Exercise requirements ->
What is needed is an exact copy of the records, with the images left out.

Colored object listings ->
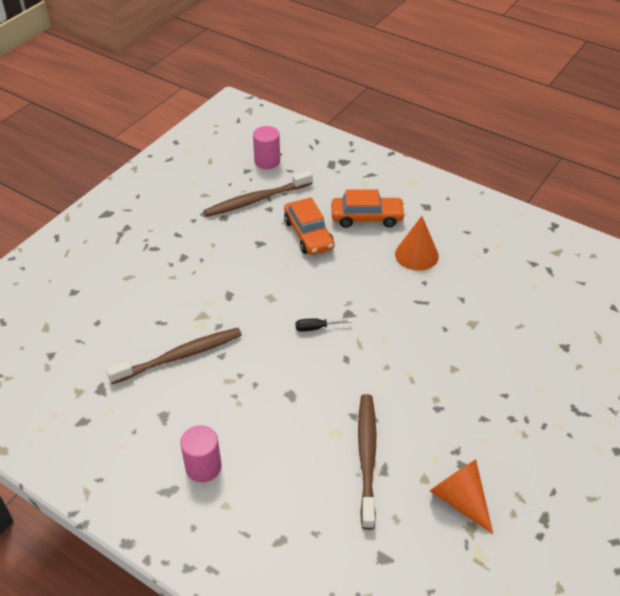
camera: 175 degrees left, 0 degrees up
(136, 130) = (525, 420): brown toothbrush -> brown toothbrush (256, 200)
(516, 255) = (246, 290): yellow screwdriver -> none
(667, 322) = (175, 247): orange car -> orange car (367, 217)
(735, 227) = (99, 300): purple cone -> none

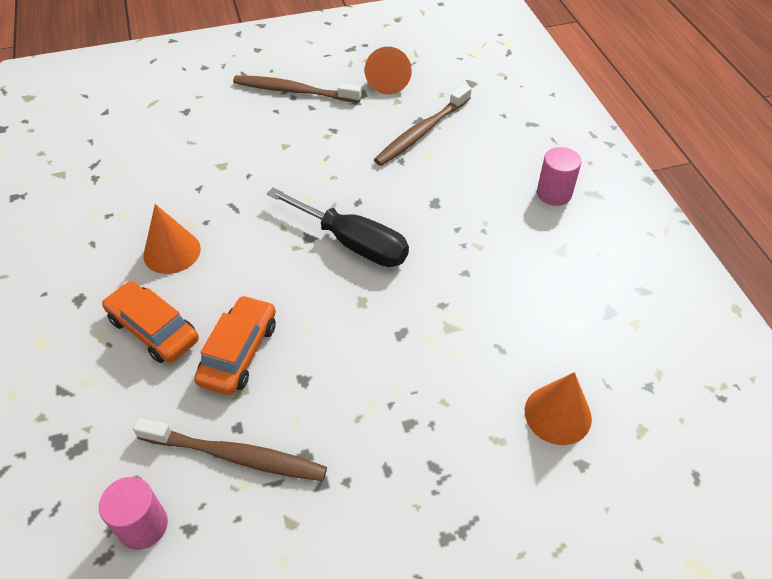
camera: 140 degrees left, 5 degrees up
(101, 307) = (558, 414): none -> orange cone
(180, 356) = (507, 297): brown toothbrush -> brown toothbrush (294, 91)
(316, 328) = (353, 243): black screwdriver -> black screwdriver, size x2.46

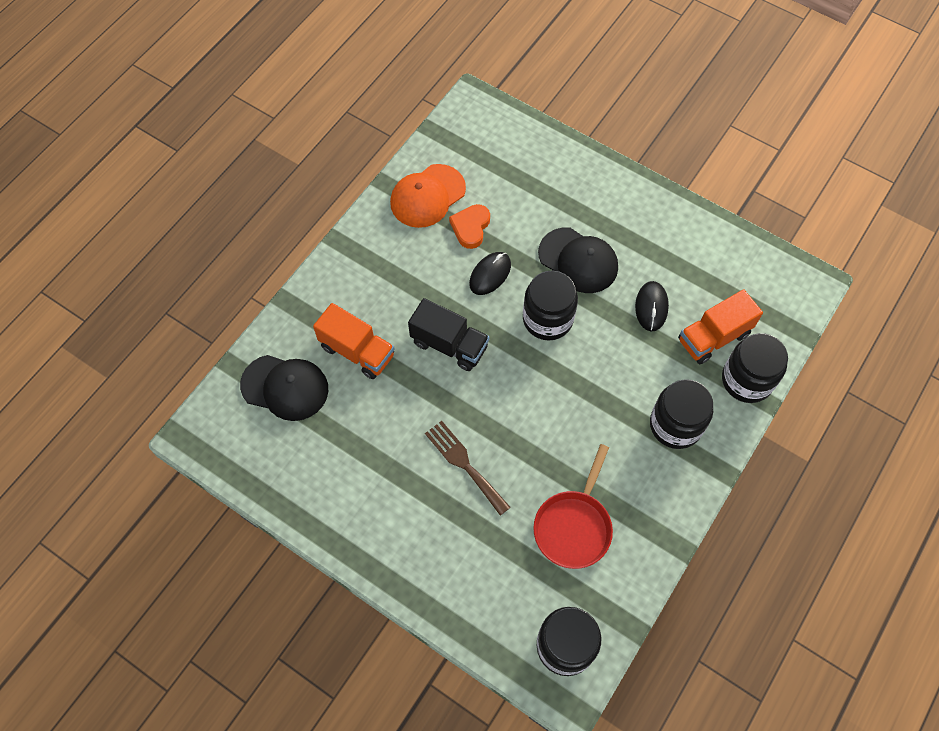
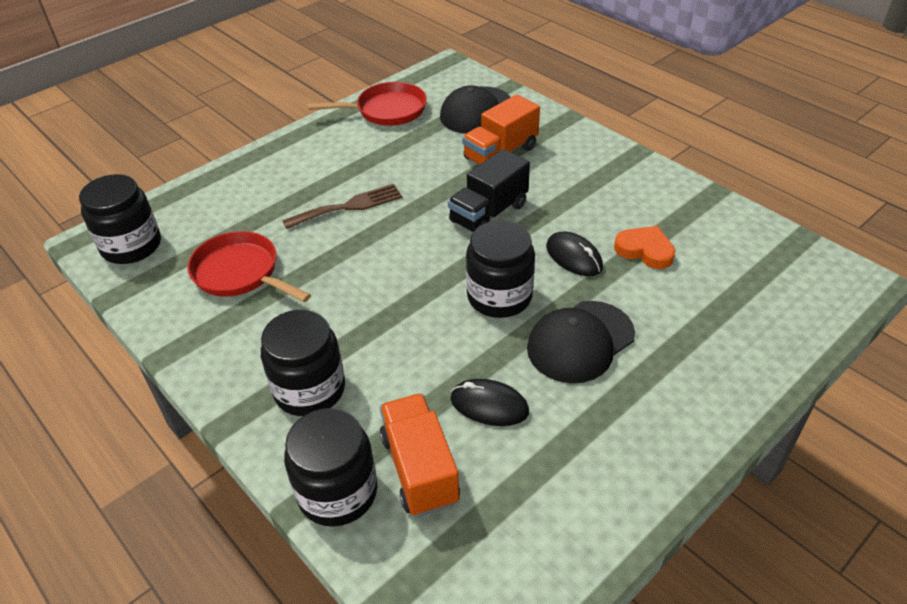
camera: 105 degrees right, 20 degrees down
(296, 476) = (386, 110): none -> red pan
(427, 196) = (695, 221): orange cap -> none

Output ->
camera: 175 degrees left, 0 degrees up
(136, 130) = (525, 420): brown toothbrush -> brown toothbrush (256, 200)
(516, 255) = (246, 290): yellow screwdriver -> none
(667, 322) = (175, 247): orange car -> orange car (367, 217)
(735, 227) = (99, 300): purple cone -> none

camera: 140 degrees left, 5 degrees up
(101, 307) = (558, 414): none -> orange cone
(180, 356) = (507, 297): brown toothbrush -> brown toothbrush (294, 91)
(316, 328) = (353, 243): black screwdriver -> black screwdriver, size x2.46

camera: 105 degrees right, 20 degrees down
(296, 476) = (386, 110): none -> red pan
(427, 196) = (695, 221): orange cap -> none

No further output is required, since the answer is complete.